* [Your task]: Starting with the line that contains "orange line at", copy each line exactly through the end of the listing, and omit all pictures.

===============

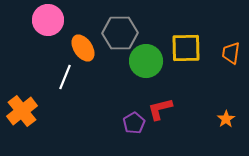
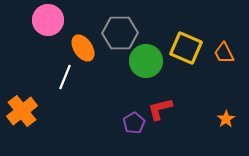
yellow square: rotated 24 degrees clockwise
orange trapezoid: moved 7 px left; rotated 35 degrees counterclockwise
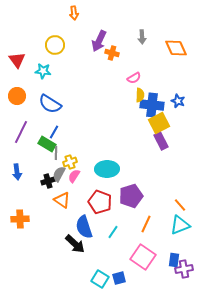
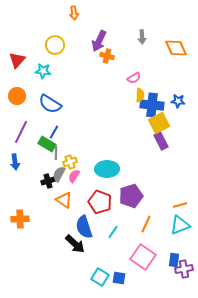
orange cross at (112, 53): moved 5 px left, 3 px down
red triangle at (17, 60): rotated 18 degrees clockwise
blue star at (178, 101): rotated 16 degrees counterclockwise
blue arrow at (17, 172): moved 2 px left, 10 px up
orange triangle at (62, 200): moved 2 px right
orange line at (180, 205): rotated 64 degrees counterclockwise
blue square at (119, 278): rotated 24 degrees clockwise
cyan square at (100, 279): moved 2 px up
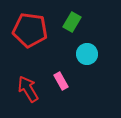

===============

* [Written solution]:
orange line at (180, 205): rotated 64 degrees counterclockwise
blue square at (119, 278): rotated 24 degrees clockwise
cyan square at (100, 279): moved 2 px up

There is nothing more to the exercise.